» About this exercise
Lines with "VREF": please show every one of them from the listing below.
————————
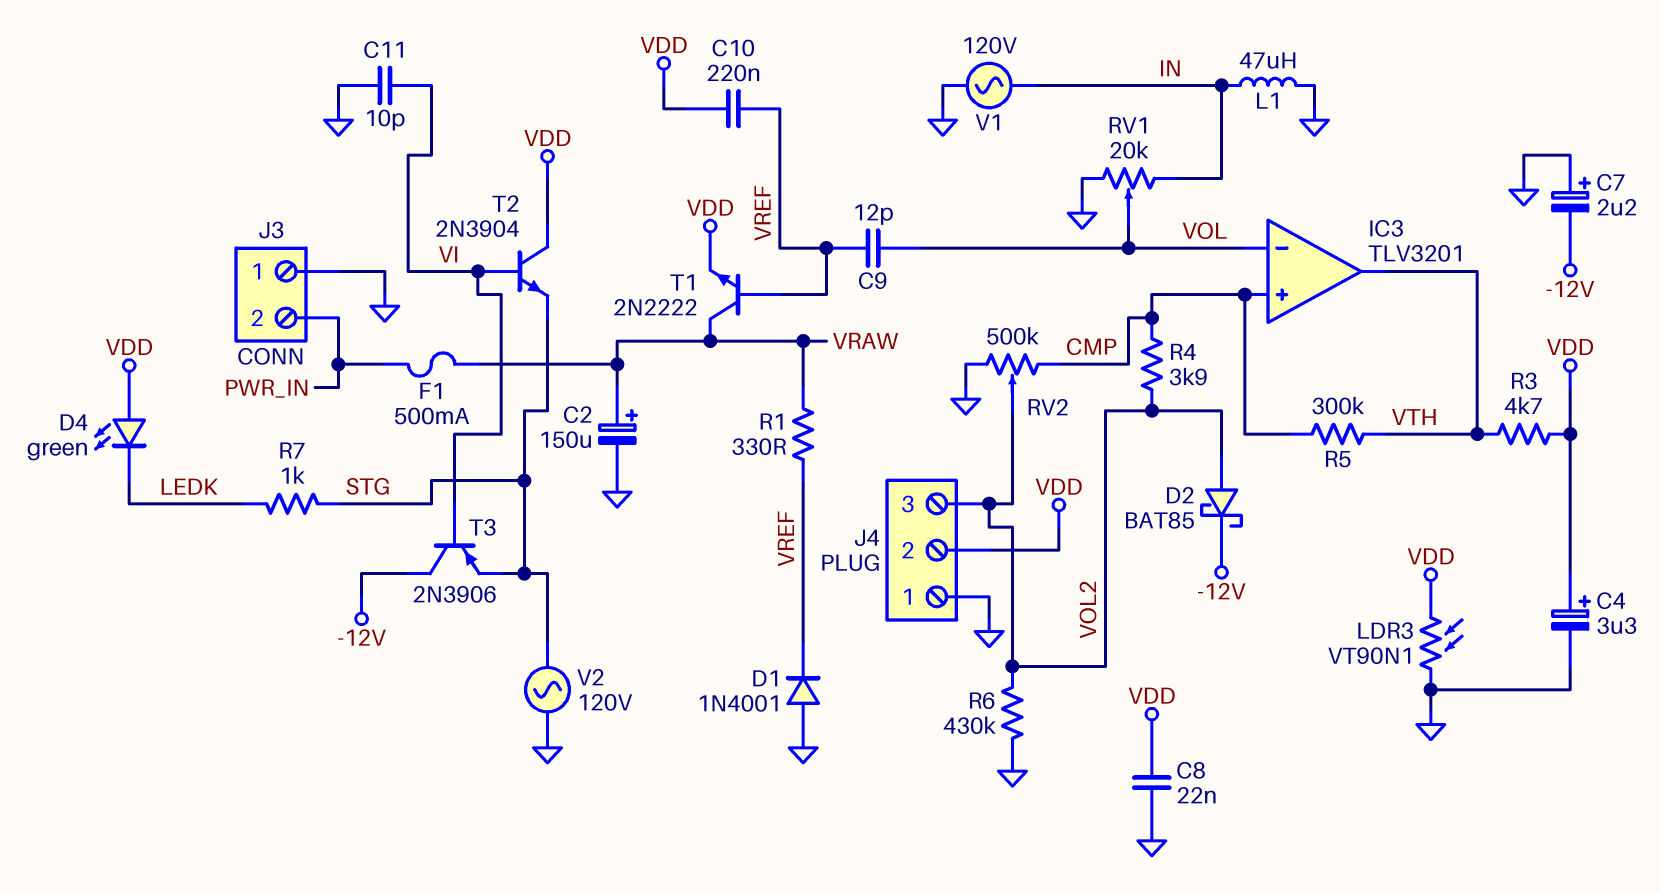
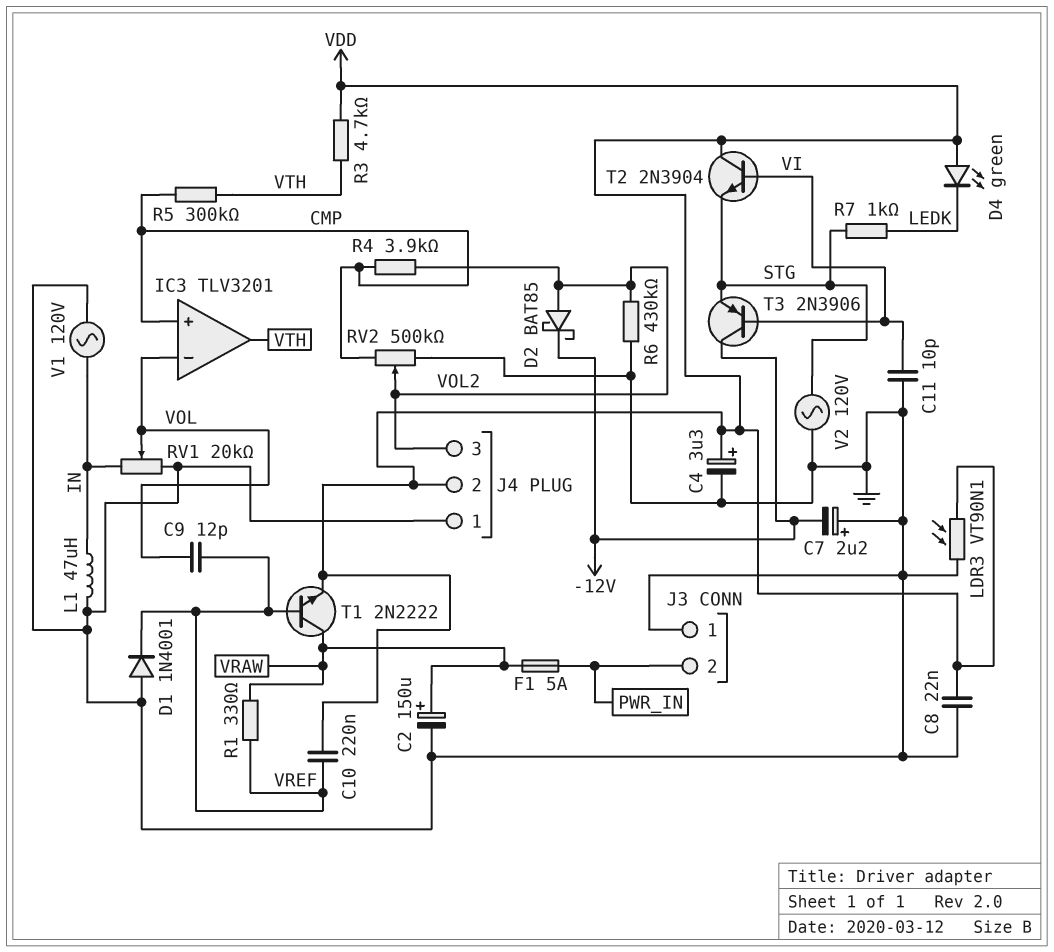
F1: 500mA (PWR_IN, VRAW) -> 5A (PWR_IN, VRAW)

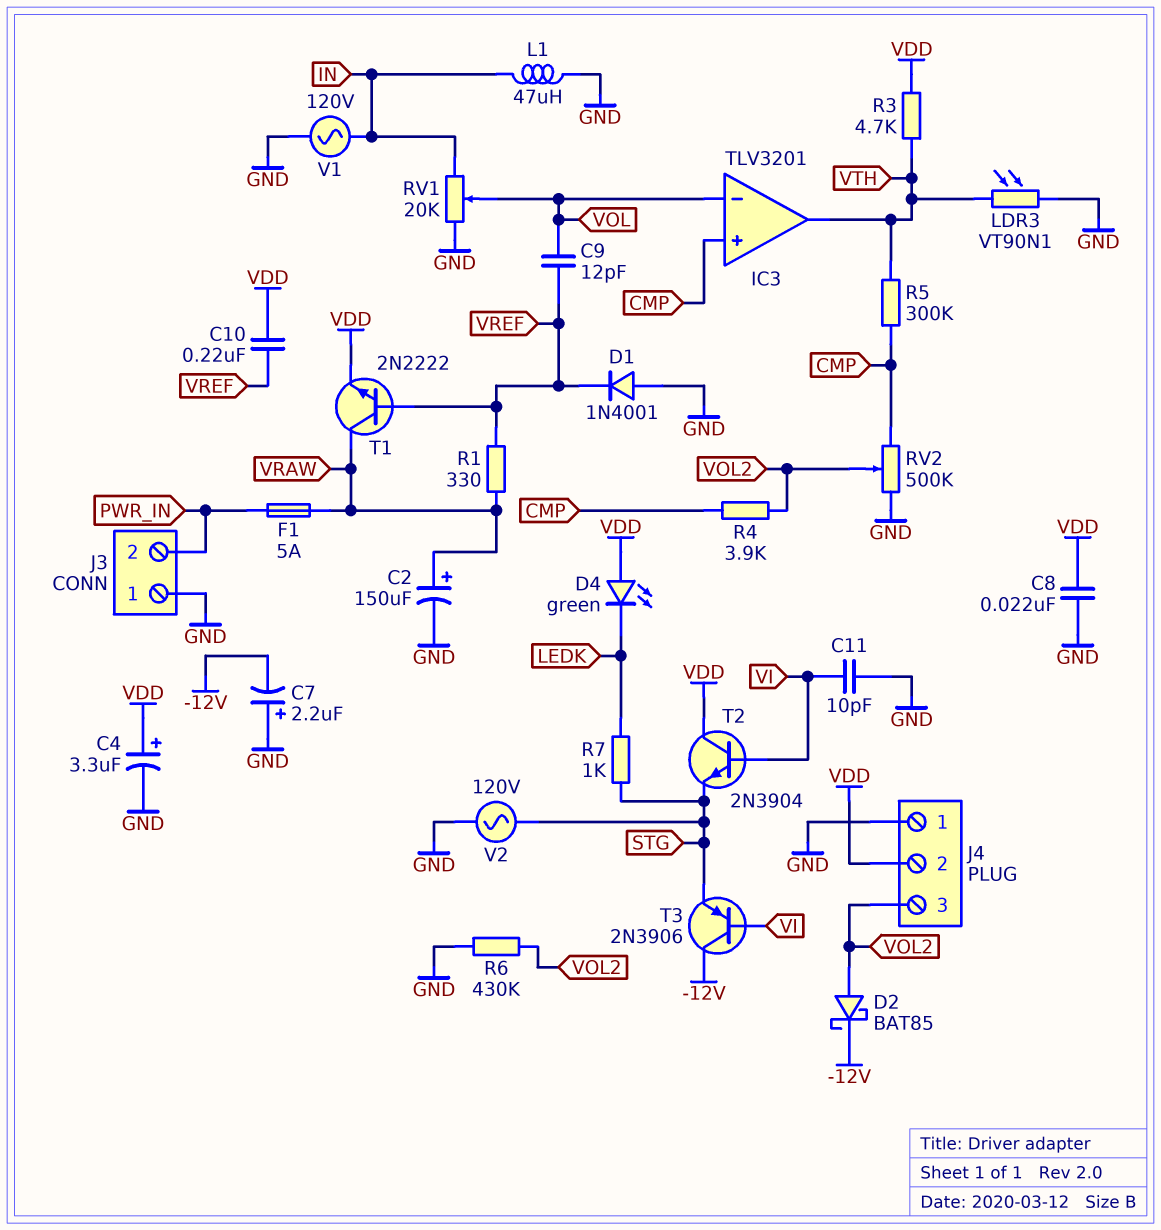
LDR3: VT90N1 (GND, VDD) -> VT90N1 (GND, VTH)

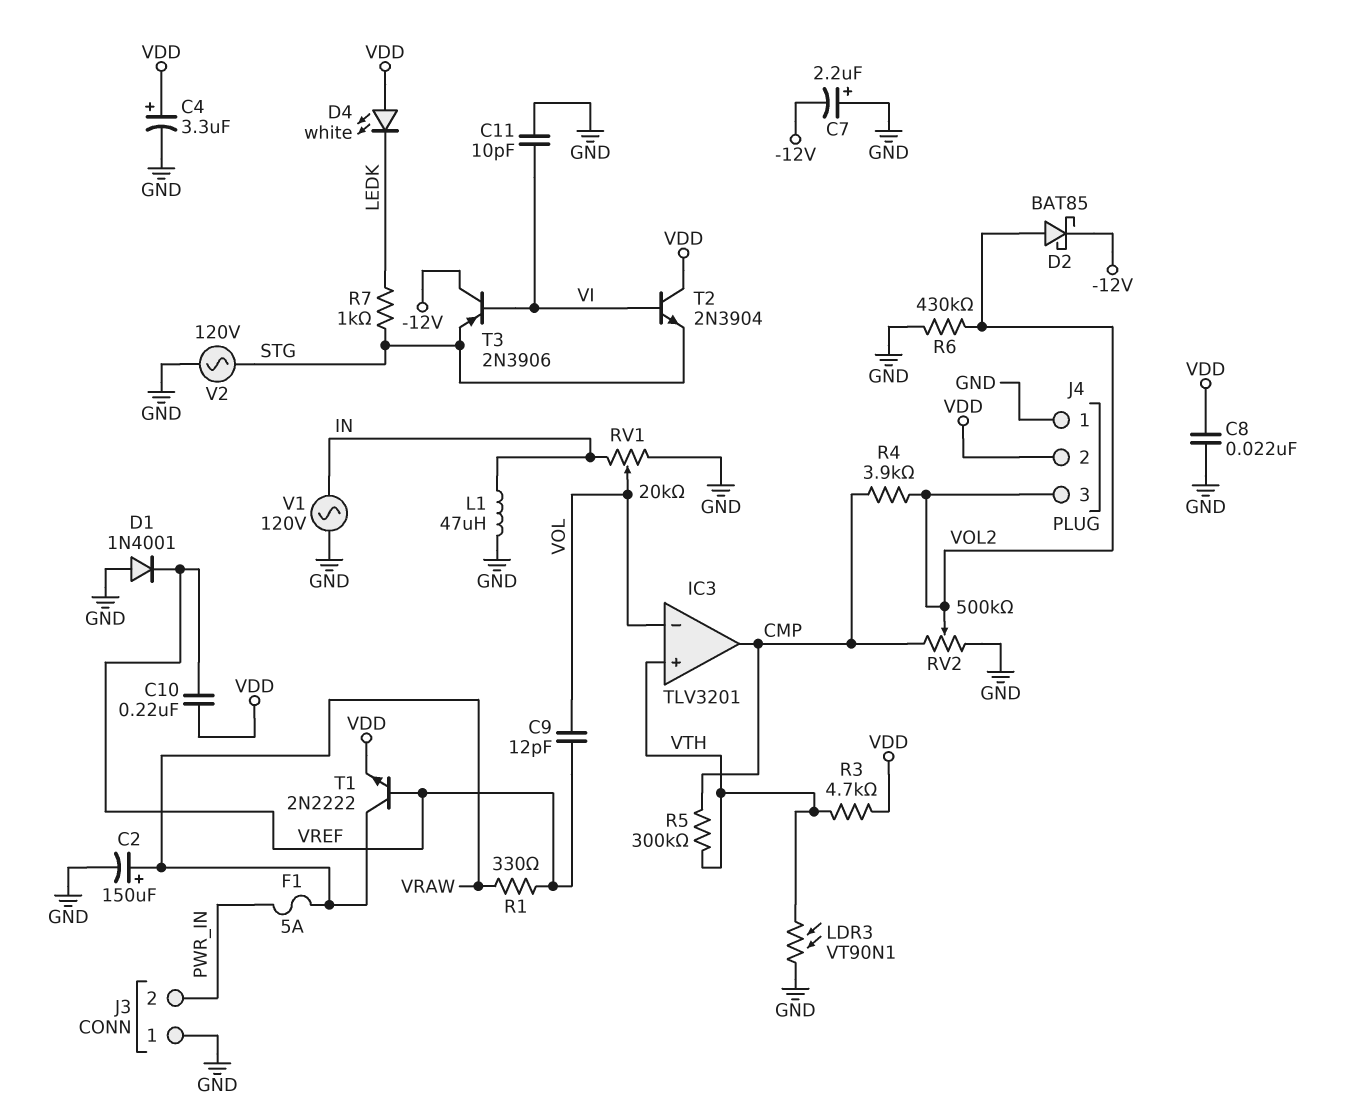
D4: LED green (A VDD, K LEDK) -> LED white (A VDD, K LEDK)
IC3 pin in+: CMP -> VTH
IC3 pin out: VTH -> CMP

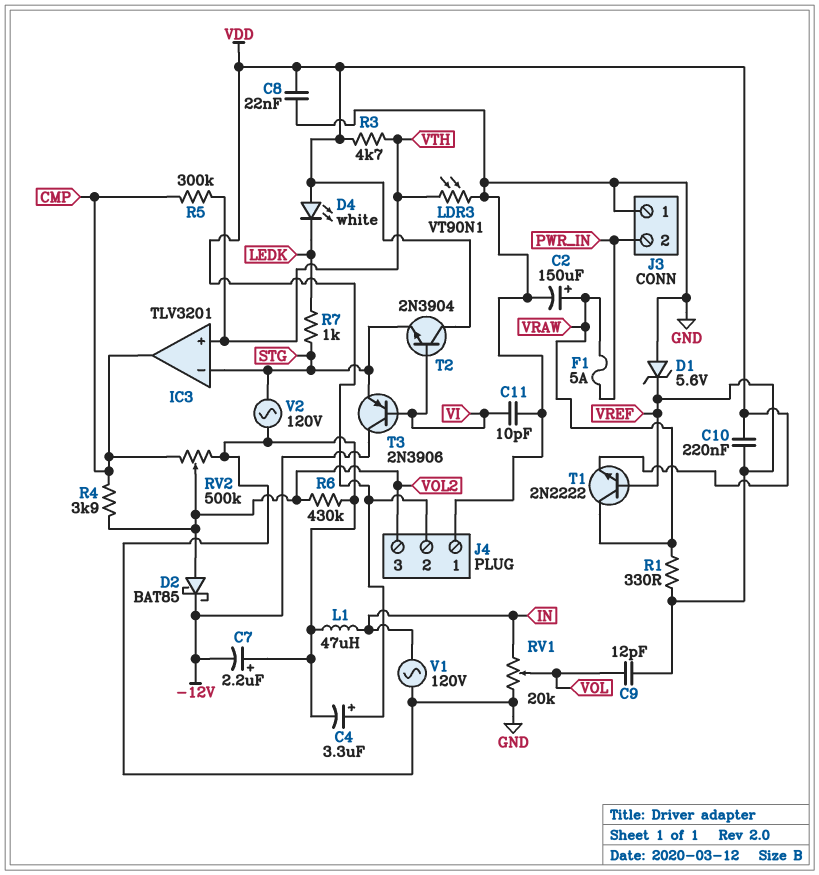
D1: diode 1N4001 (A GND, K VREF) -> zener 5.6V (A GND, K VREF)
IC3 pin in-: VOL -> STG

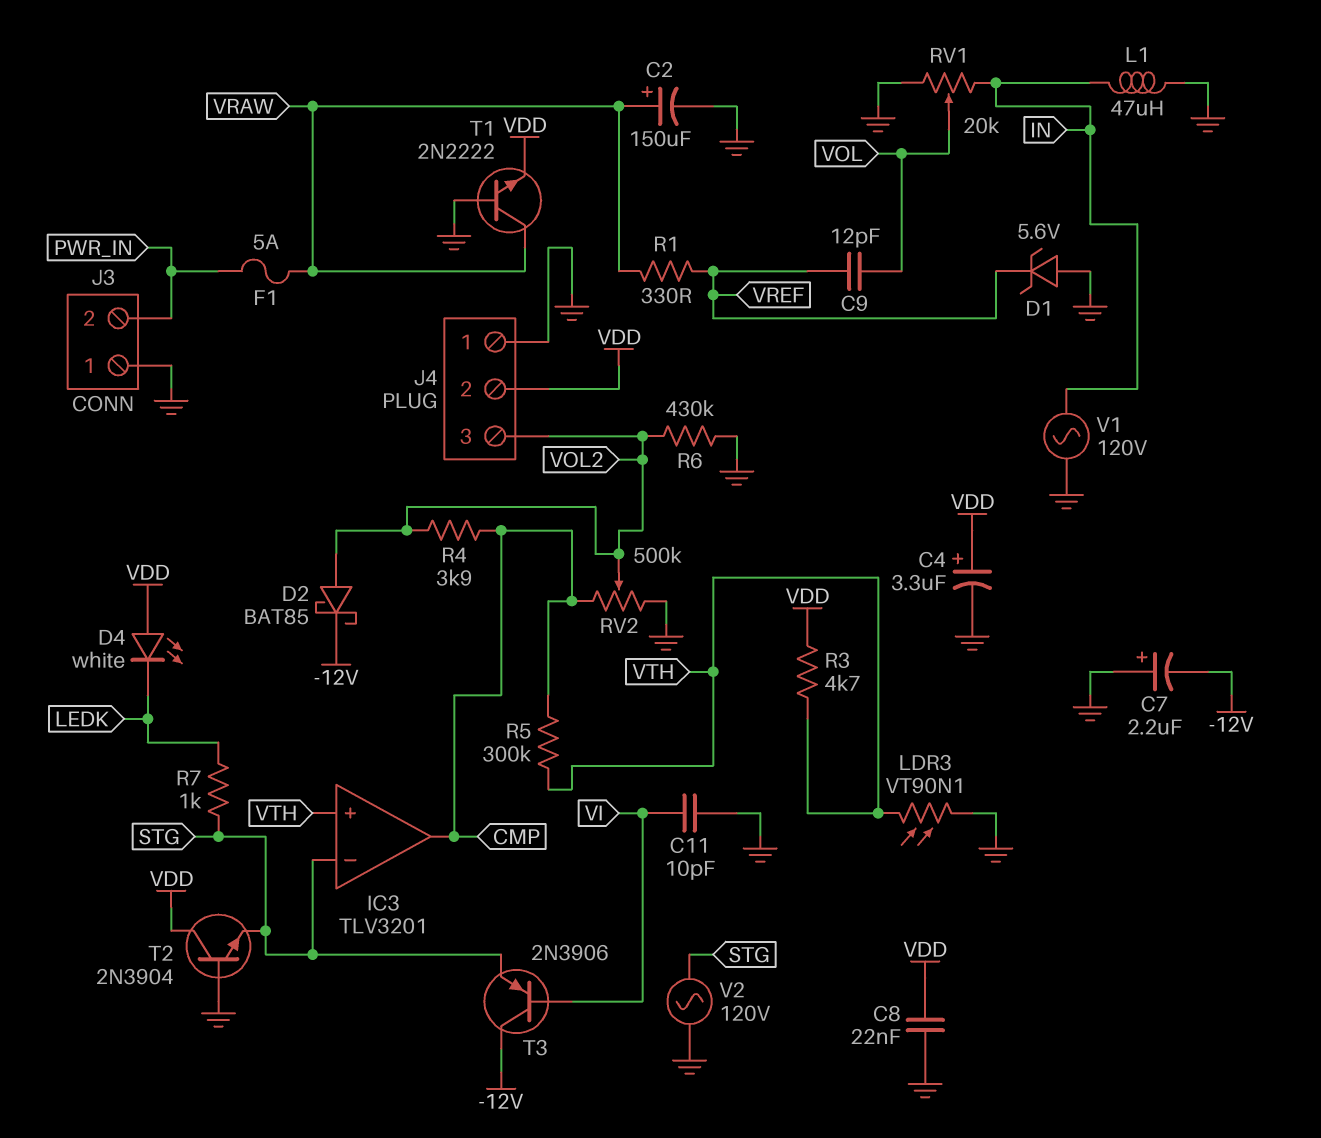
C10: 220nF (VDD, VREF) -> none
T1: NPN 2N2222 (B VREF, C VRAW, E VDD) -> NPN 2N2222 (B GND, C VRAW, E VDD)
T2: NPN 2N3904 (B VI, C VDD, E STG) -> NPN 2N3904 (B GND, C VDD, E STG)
————————
» Result of the exercise
D1: diode 1N4001 (A GND, K VREF) -> zener 5.6V (A GND, K VREF)
C10: 220nF (VDD, VREF) -> none
T1: NPN 2N2222 (B VREF, C VRAW, E VDD) -> NPN 2N2222 (B GND, C VRAW, E VDD)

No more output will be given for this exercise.